## [Data shown]
_ _ _ _ _ _ _

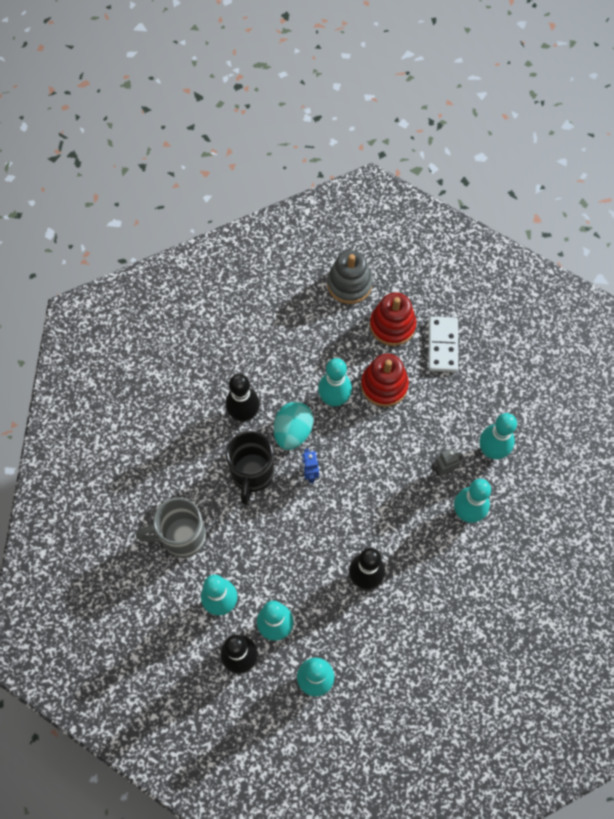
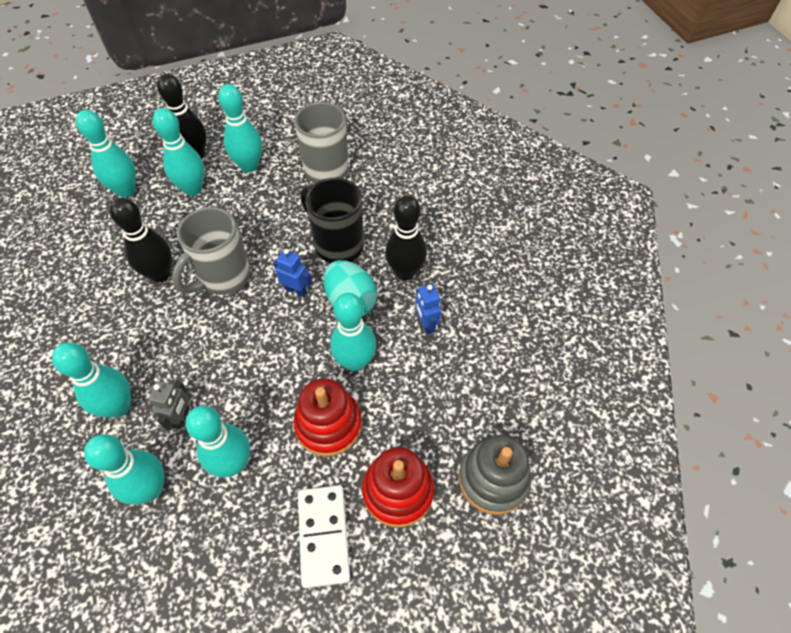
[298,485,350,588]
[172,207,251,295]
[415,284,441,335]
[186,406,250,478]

_ _ _ _ _ _ _

## [What the task asks]
Retype the data above exactly, dropping every picture.

## [Output for this task]
[298,485,350,588]
[172,207,251,295]
[415,284,441,335]
[186,406,250,478]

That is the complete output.